- [Assignment] Lift out, unaltered, the lines of the material below between the line holding "purple line at" and the line holding "pink line: moved", counting both.

Records for the task: Begin

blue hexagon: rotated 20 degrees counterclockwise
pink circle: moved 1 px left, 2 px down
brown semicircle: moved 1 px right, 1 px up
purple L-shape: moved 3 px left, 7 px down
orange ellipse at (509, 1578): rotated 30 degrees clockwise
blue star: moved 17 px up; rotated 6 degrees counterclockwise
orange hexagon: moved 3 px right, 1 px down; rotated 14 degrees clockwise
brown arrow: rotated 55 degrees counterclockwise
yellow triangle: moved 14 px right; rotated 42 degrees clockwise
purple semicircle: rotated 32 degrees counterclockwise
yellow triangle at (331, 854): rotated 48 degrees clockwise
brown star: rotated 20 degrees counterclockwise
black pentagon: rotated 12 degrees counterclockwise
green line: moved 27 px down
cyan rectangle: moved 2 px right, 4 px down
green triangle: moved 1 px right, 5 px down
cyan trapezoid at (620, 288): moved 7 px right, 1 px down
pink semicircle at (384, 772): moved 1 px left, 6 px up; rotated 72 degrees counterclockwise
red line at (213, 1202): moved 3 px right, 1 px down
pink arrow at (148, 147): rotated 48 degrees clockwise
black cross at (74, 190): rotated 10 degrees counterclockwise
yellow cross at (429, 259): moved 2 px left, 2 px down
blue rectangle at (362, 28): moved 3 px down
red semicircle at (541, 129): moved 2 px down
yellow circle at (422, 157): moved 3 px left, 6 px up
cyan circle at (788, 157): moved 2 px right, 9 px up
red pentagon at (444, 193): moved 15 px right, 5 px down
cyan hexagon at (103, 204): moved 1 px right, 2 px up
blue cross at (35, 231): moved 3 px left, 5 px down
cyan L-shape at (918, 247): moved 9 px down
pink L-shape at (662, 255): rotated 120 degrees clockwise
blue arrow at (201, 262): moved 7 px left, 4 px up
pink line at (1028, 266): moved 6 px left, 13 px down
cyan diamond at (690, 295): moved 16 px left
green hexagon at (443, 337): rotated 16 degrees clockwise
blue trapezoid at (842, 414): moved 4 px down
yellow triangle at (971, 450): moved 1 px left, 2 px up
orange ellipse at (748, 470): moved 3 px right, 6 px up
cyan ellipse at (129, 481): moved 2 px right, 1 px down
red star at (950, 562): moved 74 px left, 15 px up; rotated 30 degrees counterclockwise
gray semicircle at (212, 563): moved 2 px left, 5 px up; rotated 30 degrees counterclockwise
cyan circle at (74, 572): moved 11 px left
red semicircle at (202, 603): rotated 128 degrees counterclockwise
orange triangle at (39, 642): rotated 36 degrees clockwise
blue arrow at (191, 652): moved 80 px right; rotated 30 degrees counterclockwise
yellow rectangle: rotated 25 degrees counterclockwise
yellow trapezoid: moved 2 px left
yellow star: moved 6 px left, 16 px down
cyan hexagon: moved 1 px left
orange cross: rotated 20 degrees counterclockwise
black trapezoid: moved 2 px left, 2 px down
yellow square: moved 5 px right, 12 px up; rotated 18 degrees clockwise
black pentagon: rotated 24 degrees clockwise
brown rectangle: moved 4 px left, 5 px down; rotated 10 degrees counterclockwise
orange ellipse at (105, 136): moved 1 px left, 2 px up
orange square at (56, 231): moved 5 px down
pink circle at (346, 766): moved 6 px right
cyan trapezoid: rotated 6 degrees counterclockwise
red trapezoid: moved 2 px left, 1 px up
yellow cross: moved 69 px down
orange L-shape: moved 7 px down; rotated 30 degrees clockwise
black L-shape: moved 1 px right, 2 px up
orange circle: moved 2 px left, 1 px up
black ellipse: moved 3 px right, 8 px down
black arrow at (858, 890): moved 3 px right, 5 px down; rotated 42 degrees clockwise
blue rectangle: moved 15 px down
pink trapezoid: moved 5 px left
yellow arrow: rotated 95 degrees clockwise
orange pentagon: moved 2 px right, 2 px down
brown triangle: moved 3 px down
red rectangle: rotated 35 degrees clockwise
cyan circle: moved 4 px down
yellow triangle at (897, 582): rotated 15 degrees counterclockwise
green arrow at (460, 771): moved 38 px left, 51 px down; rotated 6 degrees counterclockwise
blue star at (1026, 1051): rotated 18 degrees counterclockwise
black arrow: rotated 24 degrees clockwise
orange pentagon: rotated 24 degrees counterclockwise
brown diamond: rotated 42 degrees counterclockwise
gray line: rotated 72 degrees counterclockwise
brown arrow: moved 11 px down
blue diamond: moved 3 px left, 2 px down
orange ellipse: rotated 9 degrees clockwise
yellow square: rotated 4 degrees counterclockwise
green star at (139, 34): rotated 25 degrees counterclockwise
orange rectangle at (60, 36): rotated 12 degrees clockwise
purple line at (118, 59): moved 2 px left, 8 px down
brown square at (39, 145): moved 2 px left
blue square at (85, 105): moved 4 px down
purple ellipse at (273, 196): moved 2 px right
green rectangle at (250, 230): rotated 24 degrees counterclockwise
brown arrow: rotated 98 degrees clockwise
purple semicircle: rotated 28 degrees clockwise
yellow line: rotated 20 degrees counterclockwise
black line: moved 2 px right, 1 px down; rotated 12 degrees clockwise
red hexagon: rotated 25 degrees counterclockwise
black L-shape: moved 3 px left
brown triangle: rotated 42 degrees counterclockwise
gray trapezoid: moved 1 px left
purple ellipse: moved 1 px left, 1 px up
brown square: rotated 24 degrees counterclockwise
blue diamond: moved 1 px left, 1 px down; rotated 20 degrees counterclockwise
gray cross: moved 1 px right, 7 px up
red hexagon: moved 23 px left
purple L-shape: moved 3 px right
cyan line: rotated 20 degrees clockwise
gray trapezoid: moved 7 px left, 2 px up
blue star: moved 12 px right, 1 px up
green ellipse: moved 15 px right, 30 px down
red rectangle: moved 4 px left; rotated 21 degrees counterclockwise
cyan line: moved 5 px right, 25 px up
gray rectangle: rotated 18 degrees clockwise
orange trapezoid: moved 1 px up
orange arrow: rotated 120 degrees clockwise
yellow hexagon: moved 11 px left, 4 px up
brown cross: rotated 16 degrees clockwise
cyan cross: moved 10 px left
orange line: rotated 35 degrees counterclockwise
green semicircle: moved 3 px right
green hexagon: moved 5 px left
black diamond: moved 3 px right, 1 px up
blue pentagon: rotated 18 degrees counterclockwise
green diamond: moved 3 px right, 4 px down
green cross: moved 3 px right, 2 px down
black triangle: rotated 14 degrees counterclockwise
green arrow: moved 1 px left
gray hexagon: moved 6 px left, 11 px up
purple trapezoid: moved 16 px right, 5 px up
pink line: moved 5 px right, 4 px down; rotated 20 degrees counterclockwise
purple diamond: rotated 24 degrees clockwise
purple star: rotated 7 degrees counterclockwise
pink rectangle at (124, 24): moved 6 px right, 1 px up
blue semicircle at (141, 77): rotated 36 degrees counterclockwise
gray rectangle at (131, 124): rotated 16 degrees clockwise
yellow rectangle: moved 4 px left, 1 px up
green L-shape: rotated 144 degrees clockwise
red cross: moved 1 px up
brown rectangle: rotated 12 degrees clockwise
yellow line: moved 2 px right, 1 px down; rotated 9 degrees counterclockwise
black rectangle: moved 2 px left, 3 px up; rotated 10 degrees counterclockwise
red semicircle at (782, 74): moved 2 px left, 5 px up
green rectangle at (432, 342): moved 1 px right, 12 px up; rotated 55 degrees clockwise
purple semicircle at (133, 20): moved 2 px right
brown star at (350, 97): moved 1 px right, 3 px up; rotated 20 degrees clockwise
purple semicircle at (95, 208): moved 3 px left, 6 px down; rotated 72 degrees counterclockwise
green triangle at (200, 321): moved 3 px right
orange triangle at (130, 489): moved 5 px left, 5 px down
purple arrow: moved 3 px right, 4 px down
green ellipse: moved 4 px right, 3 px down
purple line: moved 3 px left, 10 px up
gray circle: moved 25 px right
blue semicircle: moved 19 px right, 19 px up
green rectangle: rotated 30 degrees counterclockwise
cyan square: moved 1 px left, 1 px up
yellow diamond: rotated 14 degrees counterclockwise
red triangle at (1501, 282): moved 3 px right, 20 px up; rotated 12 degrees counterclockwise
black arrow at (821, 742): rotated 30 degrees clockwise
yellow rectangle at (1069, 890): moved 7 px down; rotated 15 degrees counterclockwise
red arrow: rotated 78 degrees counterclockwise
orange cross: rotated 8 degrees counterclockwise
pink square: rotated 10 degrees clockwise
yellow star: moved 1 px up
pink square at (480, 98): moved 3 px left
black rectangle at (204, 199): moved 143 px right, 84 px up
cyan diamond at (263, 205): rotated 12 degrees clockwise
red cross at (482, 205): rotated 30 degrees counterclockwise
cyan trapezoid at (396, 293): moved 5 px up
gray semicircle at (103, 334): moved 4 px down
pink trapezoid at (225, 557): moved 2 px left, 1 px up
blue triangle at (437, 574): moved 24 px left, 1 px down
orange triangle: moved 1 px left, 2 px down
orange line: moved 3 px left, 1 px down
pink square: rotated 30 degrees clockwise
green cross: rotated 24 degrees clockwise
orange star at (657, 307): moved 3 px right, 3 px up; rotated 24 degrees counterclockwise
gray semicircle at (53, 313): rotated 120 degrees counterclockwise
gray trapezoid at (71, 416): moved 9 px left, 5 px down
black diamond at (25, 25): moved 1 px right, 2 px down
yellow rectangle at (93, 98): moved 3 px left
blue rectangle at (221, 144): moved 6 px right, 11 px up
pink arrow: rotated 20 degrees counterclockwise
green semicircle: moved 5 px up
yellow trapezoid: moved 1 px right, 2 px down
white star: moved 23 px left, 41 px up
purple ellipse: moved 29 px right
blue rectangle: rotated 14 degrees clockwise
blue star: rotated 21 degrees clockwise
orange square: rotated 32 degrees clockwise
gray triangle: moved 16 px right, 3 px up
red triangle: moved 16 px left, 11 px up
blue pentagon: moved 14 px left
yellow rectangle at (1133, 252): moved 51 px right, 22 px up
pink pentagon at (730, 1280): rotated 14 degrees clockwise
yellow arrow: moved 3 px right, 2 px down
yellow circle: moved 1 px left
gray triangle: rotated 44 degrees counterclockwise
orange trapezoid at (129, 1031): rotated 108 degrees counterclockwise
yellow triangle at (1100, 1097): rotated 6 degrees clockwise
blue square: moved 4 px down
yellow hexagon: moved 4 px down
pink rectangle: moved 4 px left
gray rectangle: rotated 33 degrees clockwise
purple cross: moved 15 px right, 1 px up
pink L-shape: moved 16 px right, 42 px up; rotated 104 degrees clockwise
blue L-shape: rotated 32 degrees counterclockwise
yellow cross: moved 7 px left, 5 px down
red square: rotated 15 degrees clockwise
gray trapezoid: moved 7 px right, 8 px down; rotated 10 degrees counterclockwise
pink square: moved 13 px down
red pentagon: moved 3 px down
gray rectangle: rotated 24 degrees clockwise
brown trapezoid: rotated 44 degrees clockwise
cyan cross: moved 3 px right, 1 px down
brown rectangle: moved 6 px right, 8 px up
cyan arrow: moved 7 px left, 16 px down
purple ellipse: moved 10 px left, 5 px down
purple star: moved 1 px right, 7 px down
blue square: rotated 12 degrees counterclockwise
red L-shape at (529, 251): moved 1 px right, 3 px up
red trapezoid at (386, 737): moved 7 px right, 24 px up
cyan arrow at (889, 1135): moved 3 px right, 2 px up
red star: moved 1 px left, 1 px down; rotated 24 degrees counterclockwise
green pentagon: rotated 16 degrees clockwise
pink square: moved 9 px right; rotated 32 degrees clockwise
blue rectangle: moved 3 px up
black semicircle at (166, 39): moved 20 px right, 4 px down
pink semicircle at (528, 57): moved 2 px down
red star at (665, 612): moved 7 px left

Records for the task: End

- [Your response]
purple line at (118, 59): moved 2 px left, 8 px down
brown square at (39, 145): moved 2 px left
blue square at (85, 105): moved 4 px down
purple ellipse at (273, 196): moved 2 px right
green rectangle at (250, 230): rotated 24 degrees counterclockwise
brown arrow: rotated 98 degrees clockwise
purple semicircle: rotated 28 degrees clockwise
yellow line: rotated 20 degrees counterclockwise
black line: moved 2 px right, 1 px down; rotated 12 degrees clockwise
red hexagon: rotated 25 degrees counterclockwise
black L-shape: moved 3 px left
brown triangle: rotated 42 degrees counterclockwise
gray trapezoid: moved 1 px left
purple ellipse: moved 1 px left, 1 px up
brown square: rotated 24 degrees counterclockwise
blue diamond: moved 1 px left, 1 px down; rotated 20 degrees counterclockwise
gray cross: moved 1 px right, 7 px up
red hexagon: moved 23 px left
purple L-shape: moved 3 px right
cyan line: rotated 20 degrees clockwise
gray trapezoid: moved 7 px left, 2 px up
blue star: moved 12 px right, 1 px up
green ellipse: moved 15 px right, 30 px down
red rectangle: moved 4 px left; rotated 21 degrees counterclockwise
cyan line: moved 5 px right, 25 px up
gray rectangle: rotated 18 degrees clockwise
orange trapezoid: moved 1 px up
orange arrow: rotated 120 degrees clockwise
yellow hexagon: moved 11 px left, 4 px up
brown cross: rotated 16 degrees clockwise
cyan cross: moved 10 px left
orange line: rotated 35 degrees counterclockwise
green semicircle: moved 3 px right
green hexagon: moved 5 px left
black diamond: moved 3 px right, 1 px up
blue pentagon: rotated 18 degrees counterclockwise
green diamond: moved 3 px right, 4 px down
green cross: moved 3 px right, 2 px down
black triangle: rotated 14 degrees counterclockwise
green arrow: moved 1 px left
gray hexagon: moved 6 px left, 11 px up
purple trapezoid: moved 16 px right, 5 px up
pink line: moved 5 px right, 4 px down; rotated 20 degrees counterclockwise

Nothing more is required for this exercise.